*What you are asked to do:*
Reproduce, character for character, the lines below from the first through the one with "gray cross: (346, 17)". Leave pictures out.

============================================================

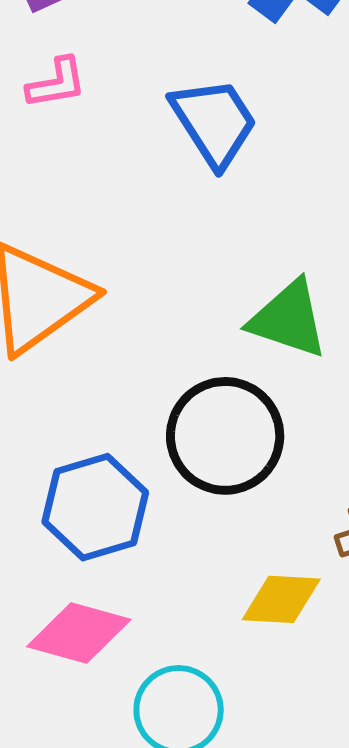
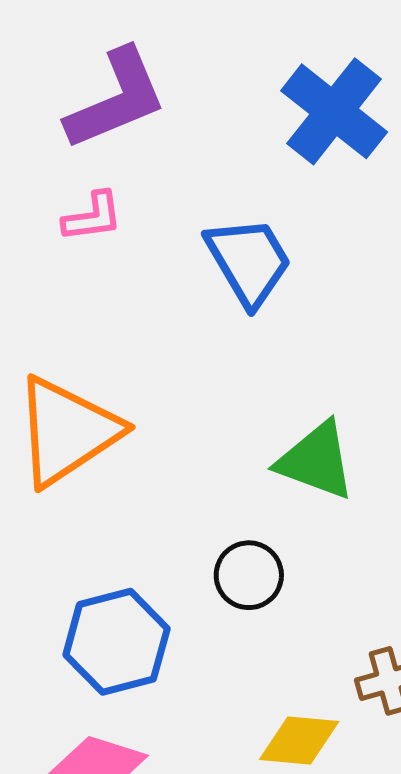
black circle: (225, 436) -> (249, 575), size x0.6

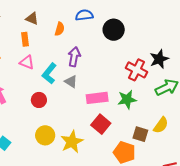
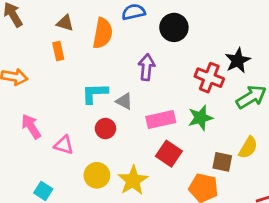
orange semicircle: (60, 29) -> (103, 33), size x1.6
purple arrow: (74, 57) -> (147, 67), moved
pink triangle: (27, 62) -> (64, 145), moved
cyan L-shape: (49, 73) -> (95, 93), turned 55
red circle: (39, 100) -> (105, 129), moved

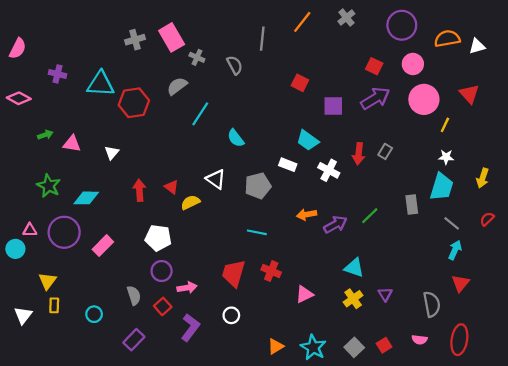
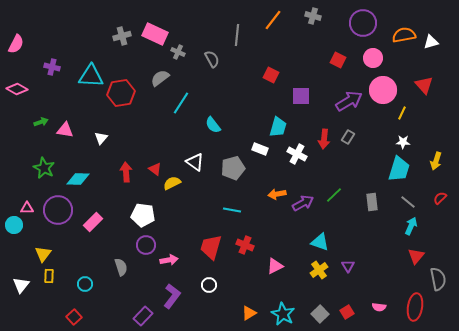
gray cross: (346, 17) -> (313, 16), turned -35
pink rectangle: (172, 37) -> (155, 34), turned -35
purple arrow: (375, 98) -> (349, 101), moved
cyan trapezoid: (308, 140) -> (278, 127), turned -110
gray rectangle: (412, 205) -> (372, 202), moved
gray semicircle: (432, 304) -> (438, 279), moved
red square: (163, 306) -> (74, 317), moved
purple rectangle: (134, 340) -> (143, 316), moved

============================================================

*Task result:*
black circle: (225, 436) -> (249, 575), size x0.6

orange semicircle: (60, 29) -> (103, 33), size x1.6
purple arrow: (74, 57) -> (147, 67), moved
pink triangle: (27, 62) -> (64, 145), moved
cyan L-shape: (49, 73) -> (95, 93), turned 55
red circle: (39, 100) -> (105, 129), moved

gray cross: (346, 17) -> (313, 16), turned -35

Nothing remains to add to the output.